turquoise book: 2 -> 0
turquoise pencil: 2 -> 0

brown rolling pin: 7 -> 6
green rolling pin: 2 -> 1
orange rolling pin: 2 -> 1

:::

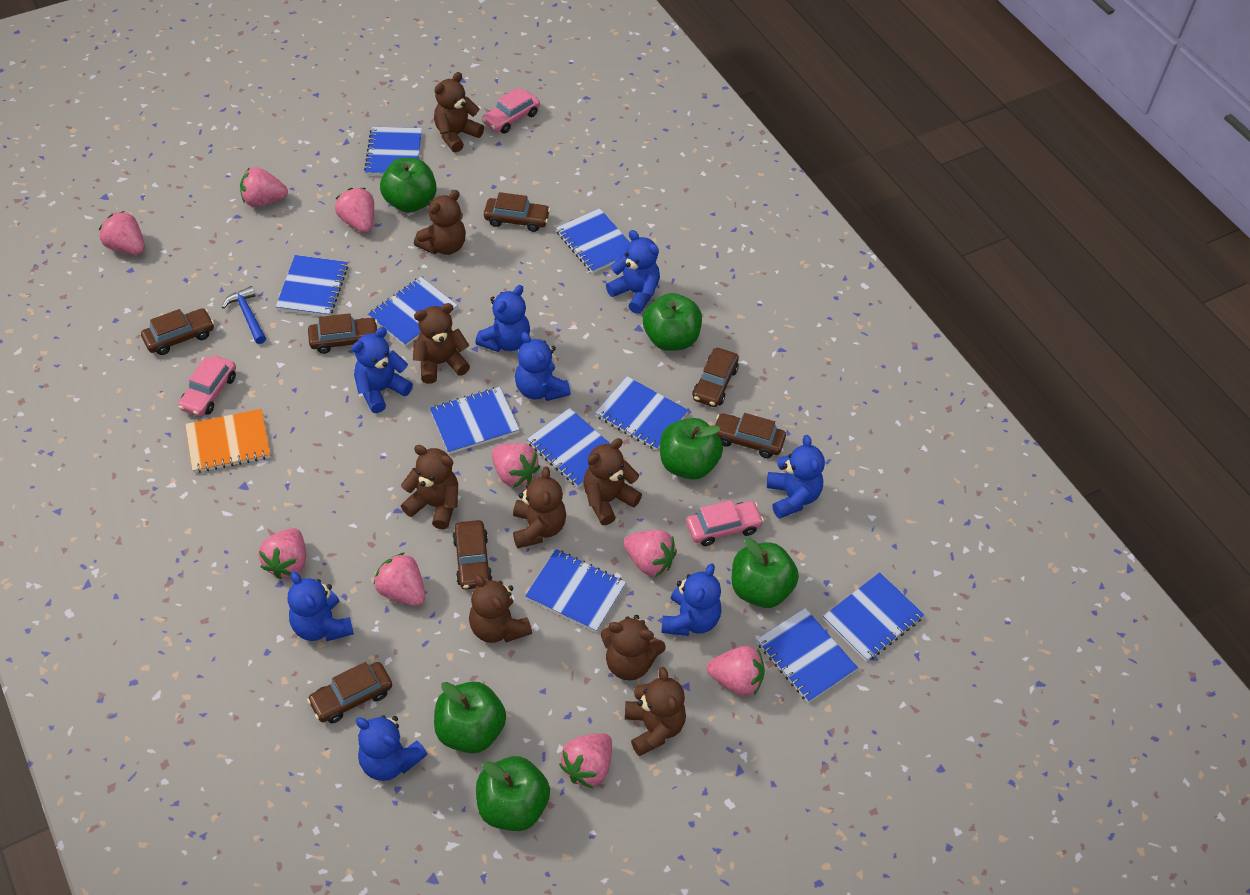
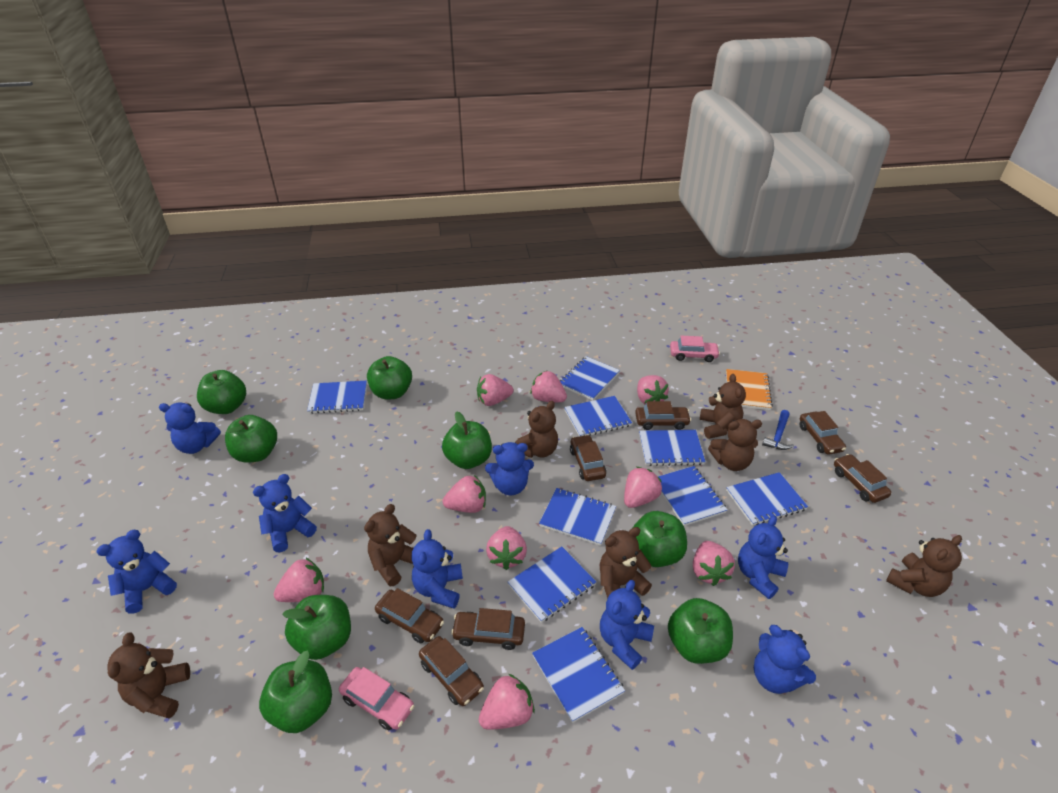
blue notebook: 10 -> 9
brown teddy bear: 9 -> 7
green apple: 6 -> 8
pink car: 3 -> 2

:::

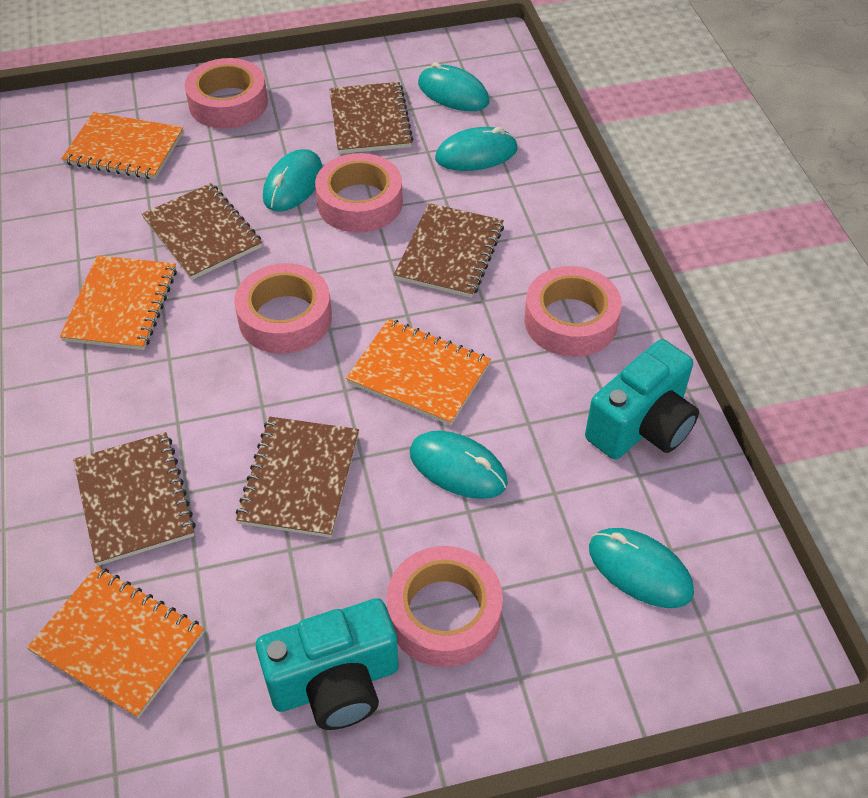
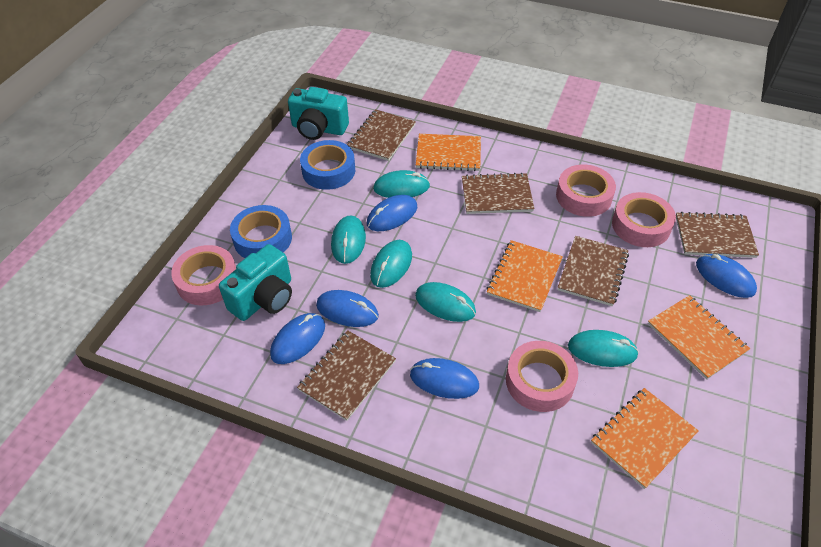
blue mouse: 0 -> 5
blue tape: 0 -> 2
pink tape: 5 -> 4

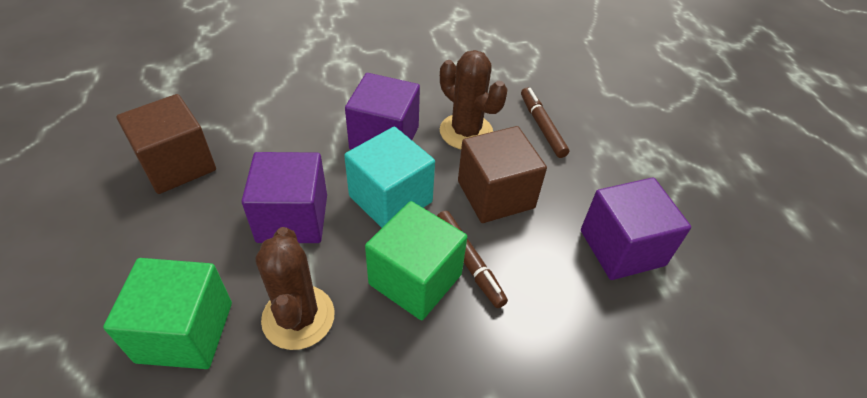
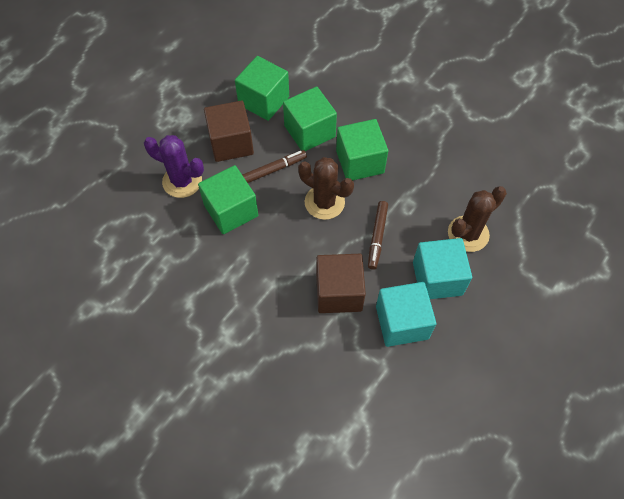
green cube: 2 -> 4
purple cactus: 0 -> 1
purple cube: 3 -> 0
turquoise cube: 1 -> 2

:::

THE TASK: If a line in the entries above contains "brown", it counts toward the total; give only that total.

EXPECTED ANSWER: 2